Itemized modification records
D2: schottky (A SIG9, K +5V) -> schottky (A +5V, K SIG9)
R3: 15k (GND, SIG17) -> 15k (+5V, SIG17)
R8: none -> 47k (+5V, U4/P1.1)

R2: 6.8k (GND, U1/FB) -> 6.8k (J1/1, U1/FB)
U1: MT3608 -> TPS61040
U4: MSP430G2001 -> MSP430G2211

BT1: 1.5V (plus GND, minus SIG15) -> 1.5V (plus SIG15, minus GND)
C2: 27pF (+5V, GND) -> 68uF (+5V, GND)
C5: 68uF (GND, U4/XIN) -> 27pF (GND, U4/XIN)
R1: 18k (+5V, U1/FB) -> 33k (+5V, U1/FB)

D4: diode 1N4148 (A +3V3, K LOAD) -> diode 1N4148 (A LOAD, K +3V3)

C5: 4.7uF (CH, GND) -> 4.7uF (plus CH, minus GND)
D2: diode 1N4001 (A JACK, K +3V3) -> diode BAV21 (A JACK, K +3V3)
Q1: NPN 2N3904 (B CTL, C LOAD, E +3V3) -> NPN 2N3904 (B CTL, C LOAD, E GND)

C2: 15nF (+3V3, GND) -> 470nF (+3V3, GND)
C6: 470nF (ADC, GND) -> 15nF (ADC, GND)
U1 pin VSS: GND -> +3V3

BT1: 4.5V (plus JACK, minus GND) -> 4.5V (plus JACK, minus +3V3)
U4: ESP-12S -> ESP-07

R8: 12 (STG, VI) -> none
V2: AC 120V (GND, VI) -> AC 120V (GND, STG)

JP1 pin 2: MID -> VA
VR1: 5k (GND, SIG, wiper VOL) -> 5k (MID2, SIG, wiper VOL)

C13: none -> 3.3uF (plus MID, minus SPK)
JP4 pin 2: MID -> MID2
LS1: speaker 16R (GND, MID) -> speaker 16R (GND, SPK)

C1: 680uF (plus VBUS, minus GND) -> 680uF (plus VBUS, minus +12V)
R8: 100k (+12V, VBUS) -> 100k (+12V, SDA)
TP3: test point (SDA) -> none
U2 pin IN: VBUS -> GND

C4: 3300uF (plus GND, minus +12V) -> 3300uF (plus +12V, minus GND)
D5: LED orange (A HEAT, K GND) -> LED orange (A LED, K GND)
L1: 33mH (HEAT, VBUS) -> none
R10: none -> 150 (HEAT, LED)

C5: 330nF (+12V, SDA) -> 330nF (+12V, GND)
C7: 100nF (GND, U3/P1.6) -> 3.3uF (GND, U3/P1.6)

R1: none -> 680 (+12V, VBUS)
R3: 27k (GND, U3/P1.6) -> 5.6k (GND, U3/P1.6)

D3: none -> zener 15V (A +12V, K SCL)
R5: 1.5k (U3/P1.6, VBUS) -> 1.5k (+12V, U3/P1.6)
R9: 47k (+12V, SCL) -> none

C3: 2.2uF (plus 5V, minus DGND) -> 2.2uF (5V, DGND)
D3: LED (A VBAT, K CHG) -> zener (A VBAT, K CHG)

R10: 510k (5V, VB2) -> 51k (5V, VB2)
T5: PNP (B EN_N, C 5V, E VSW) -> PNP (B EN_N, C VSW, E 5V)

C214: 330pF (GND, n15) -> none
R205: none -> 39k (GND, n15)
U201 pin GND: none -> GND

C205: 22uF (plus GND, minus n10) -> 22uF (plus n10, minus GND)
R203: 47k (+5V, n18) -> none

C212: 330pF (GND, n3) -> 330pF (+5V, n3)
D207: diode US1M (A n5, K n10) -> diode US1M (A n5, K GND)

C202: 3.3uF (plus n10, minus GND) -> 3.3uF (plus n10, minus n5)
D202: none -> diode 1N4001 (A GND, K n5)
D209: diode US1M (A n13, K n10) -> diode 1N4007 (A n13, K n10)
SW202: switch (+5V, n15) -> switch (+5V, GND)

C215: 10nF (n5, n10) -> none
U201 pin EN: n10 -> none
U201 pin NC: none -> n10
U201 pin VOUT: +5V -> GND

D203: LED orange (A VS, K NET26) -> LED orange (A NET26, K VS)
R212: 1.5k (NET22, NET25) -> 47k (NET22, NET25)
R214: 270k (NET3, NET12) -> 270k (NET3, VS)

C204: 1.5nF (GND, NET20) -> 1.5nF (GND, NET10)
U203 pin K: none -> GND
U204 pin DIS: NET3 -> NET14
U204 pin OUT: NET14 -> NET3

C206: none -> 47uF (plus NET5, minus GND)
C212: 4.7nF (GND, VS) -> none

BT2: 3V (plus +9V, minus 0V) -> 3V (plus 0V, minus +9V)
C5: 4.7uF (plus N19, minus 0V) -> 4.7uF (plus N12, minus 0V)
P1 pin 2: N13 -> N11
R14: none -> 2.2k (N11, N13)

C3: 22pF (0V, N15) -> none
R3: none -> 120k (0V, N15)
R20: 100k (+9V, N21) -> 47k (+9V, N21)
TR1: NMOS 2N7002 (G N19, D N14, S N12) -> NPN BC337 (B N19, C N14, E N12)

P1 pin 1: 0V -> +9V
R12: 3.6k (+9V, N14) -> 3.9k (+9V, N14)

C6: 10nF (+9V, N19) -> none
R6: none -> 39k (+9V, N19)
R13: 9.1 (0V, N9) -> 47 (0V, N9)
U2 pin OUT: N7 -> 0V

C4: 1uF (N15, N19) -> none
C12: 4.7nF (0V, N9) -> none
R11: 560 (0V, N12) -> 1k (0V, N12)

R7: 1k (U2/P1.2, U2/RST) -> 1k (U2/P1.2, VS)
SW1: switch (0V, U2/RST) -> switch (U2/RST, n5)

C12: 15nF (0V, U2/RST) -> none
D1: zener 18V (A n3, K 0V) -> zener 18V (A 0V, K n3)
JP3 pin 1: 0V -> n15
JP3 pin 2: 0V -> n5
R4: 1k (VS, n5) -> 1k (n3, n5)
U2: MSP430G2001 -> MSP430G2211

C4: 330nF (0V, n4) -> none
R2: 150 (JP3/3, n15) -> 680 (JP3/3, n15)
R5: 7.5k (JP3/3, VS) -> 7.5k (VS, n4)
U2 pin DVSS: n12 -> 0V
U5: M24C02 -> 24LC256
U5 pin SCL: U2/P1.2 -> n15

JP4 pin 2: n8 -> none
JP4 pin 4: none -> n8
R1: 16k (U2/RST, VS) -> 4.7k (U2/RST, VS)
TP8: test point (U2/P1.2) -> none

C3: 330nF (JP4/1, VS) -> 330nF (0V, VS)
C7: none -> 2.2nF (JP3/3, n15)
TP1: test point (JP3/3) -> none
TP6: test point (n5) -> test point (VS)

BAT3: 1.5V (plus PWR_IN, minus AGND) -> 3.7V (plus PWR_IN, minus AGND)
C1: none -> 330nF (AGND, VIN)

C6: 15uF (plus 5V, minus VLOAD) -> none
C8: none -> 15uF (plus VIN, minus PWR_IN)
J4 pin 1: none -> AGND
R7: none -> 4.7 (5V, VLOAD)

§ **Exercise directions**: The required output is a copy of each line in the records where the string "JACK" occurs.

§ **Output of the task**:
D2: diode 1N4001 (A JACK, K +3V3) -> diode BAV21 (A JACK, K +3V3)
BT1: 4.5V (plus JACK, minus GND) -> 4.5V (plus JACK, minus +3V3)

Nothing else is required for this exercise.